Give back the lines below verbatim, omitting all pictures.

==== Data to examine ====

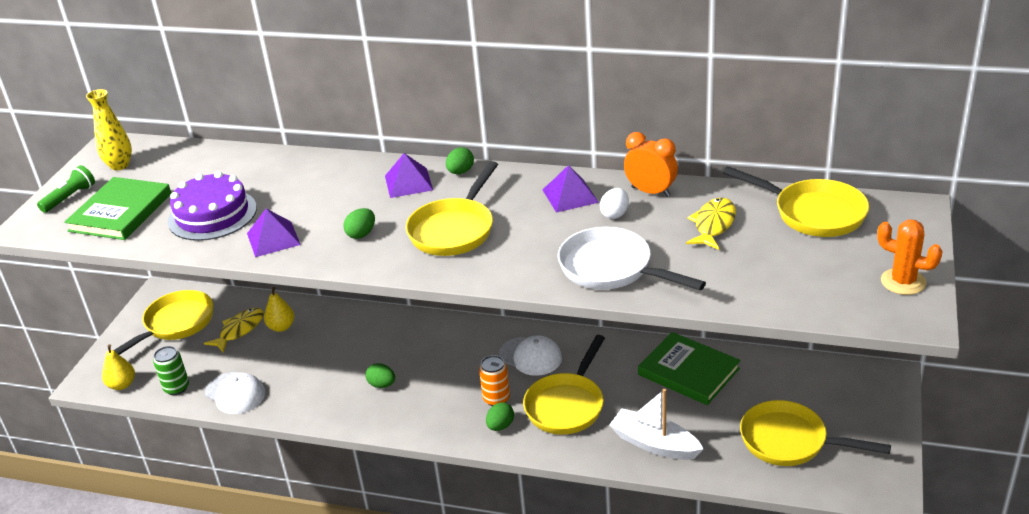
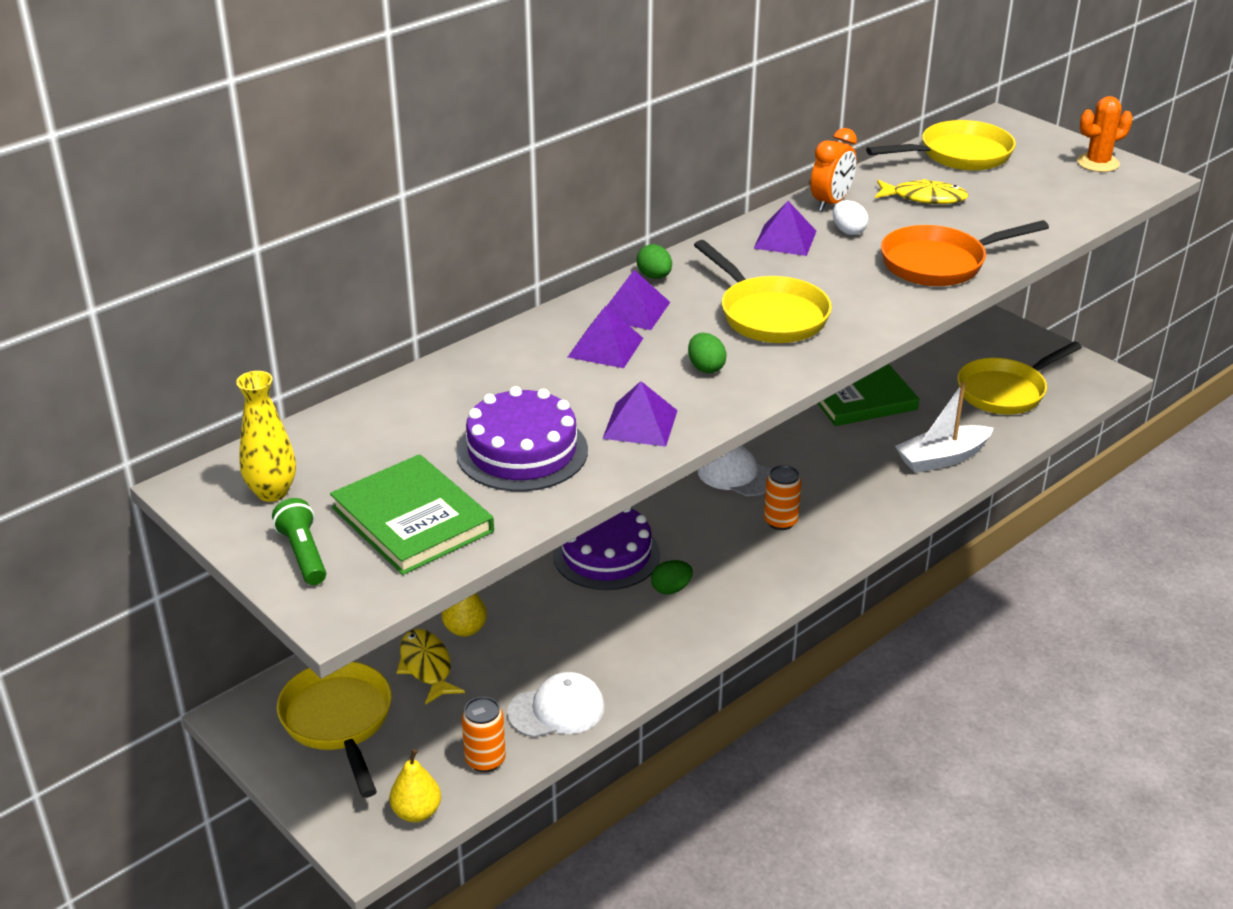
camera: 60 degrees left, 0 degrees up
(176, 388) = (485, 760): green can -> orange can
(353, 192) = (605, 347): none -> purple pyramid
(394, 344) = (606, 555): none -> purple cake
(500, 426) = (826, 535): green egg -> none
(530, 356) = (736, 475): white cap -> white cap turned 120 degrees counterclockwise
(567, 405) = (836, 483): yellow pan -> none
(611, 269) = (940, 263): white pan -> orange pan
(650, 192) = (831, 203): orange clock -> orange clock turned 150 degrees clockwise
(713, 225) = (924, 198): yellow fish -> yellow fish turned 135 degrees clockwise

====

Finished task:
camera: 60 degrees left, 0 degrees up
(176, 388) = (485, 760): green can -> orange can
(353, 192) = (605, 347): none -> purple pyramid
(394, 344) = (606, 555): none -> purple cake
(500, 426) = (826, 535): green egg -> none
(530, 356) = (736, 475): white cap -> white cap turned 120 degrees counterclockwise
(567, 405) = (836, 483): yellow pan -> none
(611, 269) = (940, 263): white pan -> orange pan
(650, 192) = (831, 203): orange clock -> orange clock turned 150 degrees clockwise
(713, 225) = (924, 198): yellow fish -> yellow fish turned 135 degrees clockwise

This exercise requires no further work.